======== GIVEN DATA
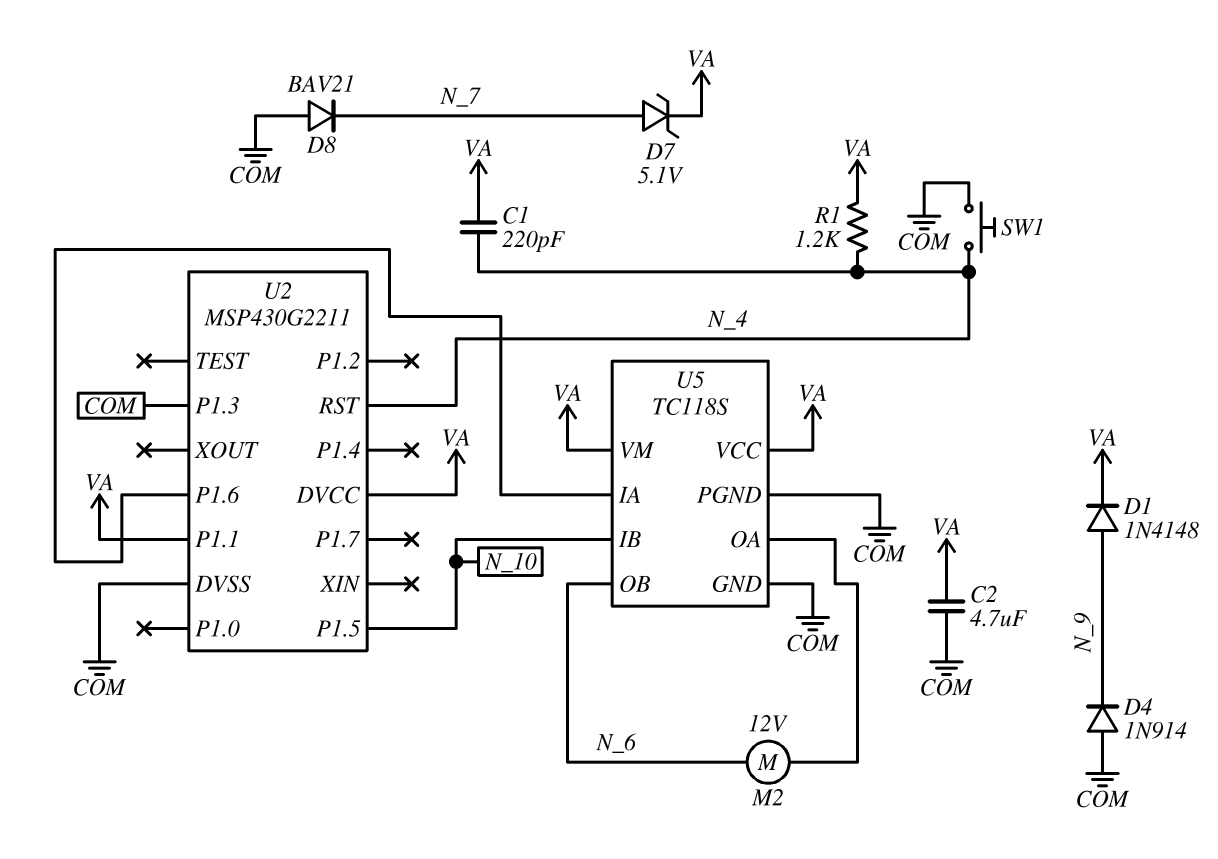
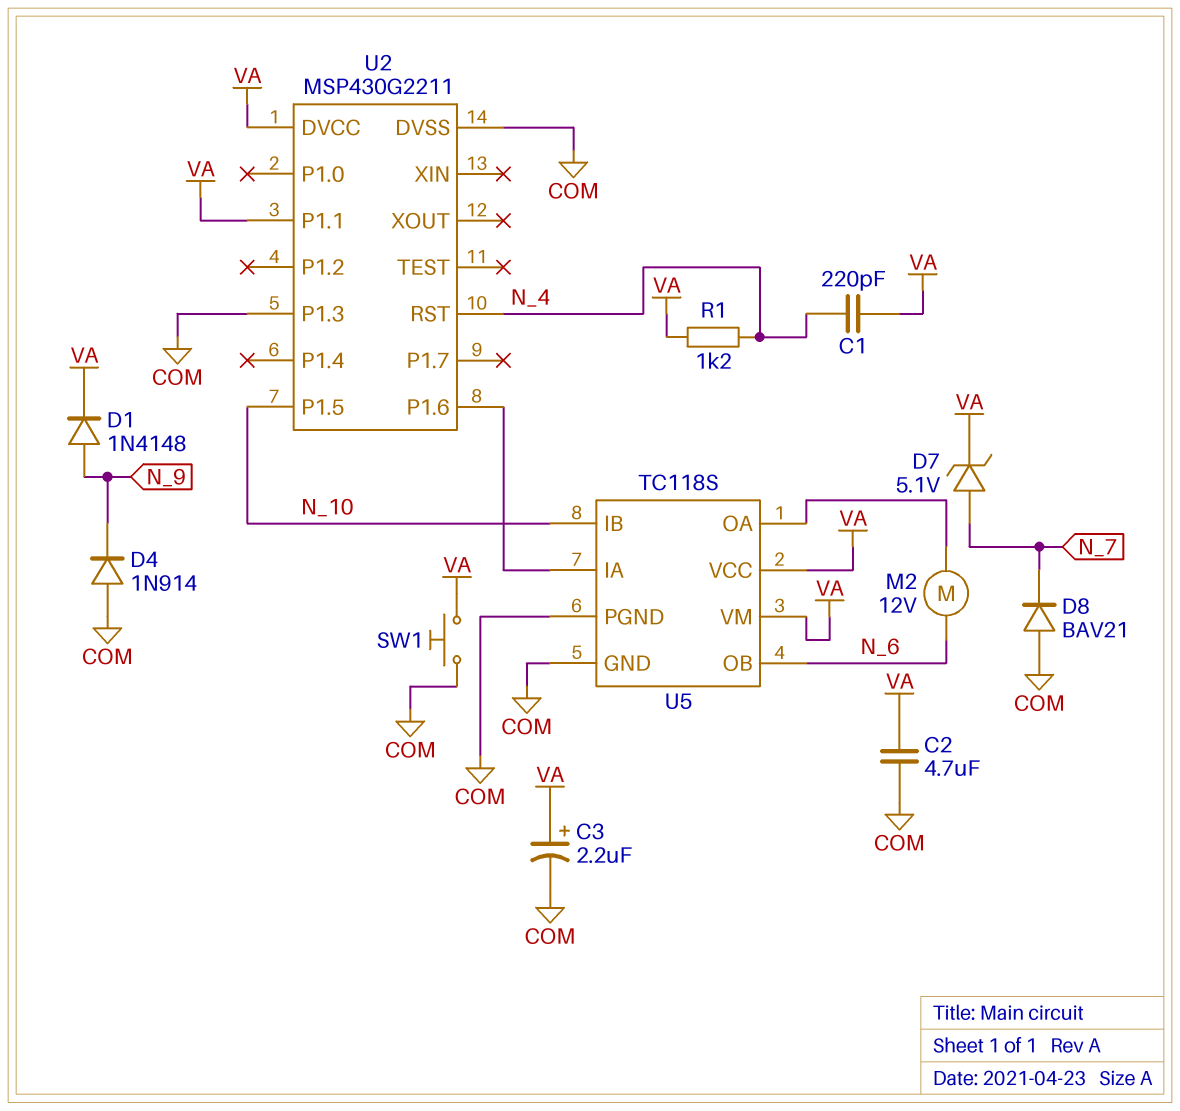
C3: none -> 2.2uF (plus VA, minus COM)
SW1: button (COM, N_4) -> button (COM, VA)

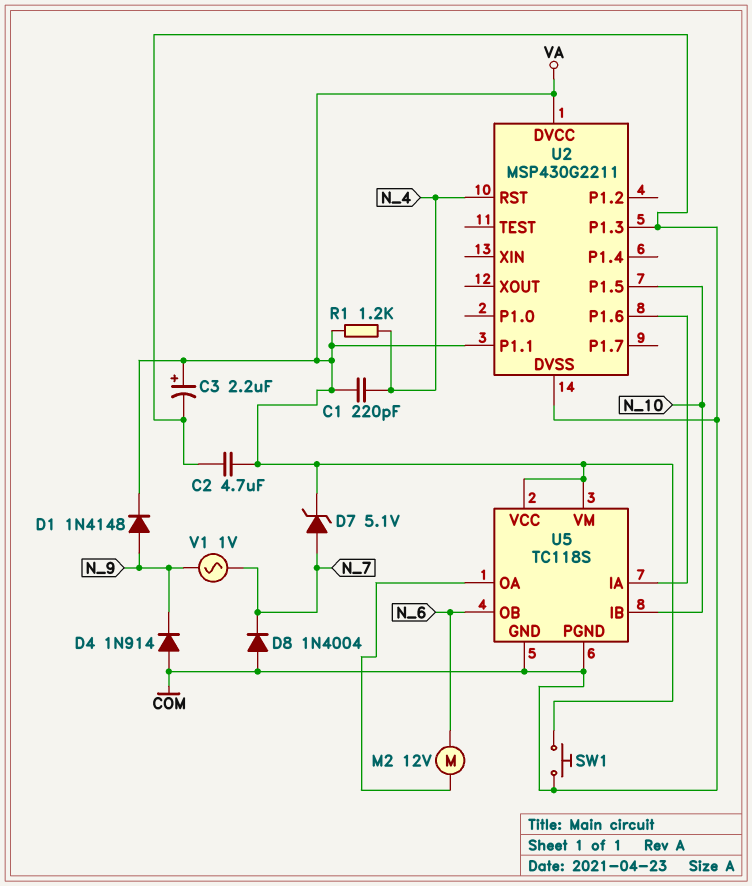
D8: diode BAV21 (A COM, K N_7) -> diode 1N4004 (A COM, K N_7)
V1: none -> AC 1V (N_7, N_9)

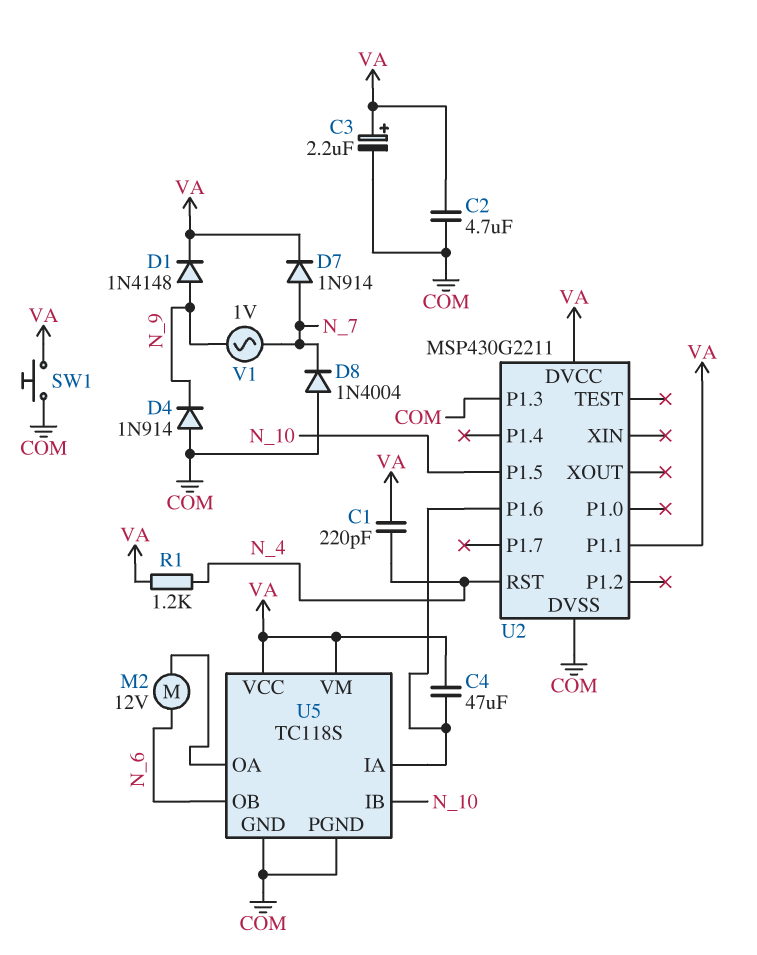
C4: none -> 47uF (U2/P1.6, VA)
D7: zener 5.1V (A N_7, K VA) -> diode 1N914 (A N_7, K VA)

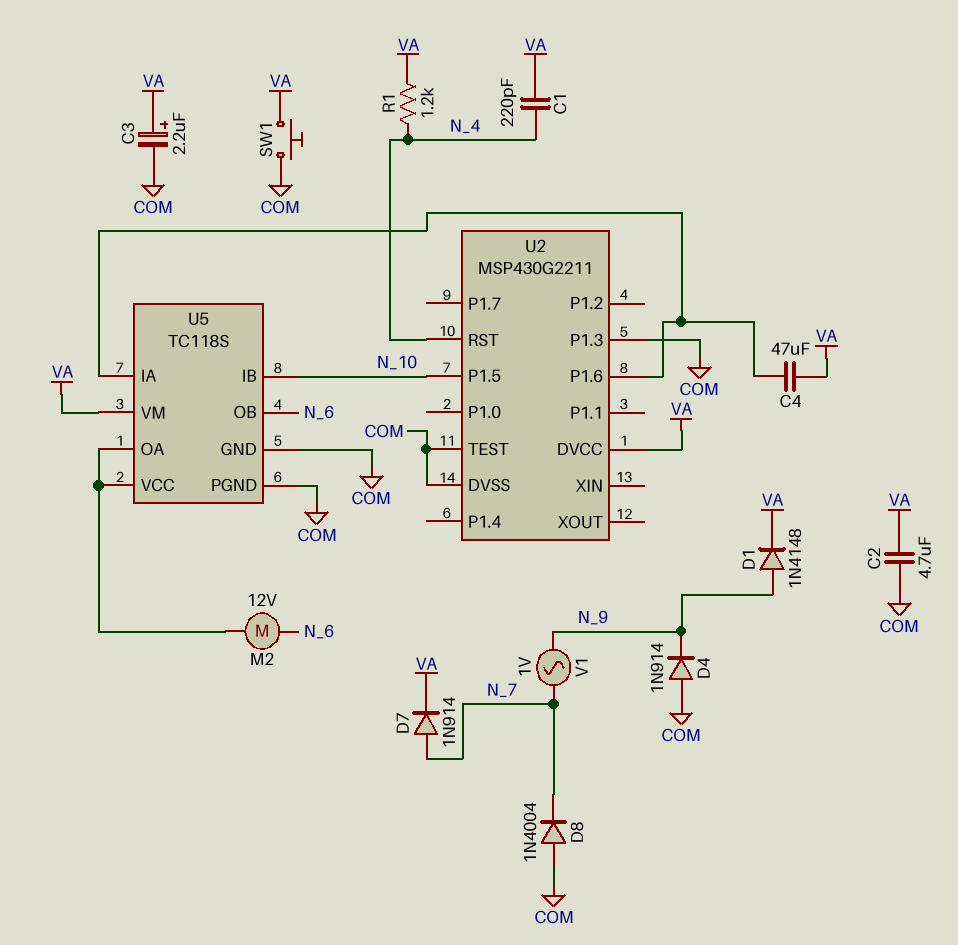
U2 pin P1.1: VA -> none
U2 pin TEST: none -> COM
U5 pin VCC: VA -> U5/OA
================
__TASK ITEM__
Since only a count is wanted, give the number of lines in the listing that contain the word "diode".

__TASK SOLUTION__
2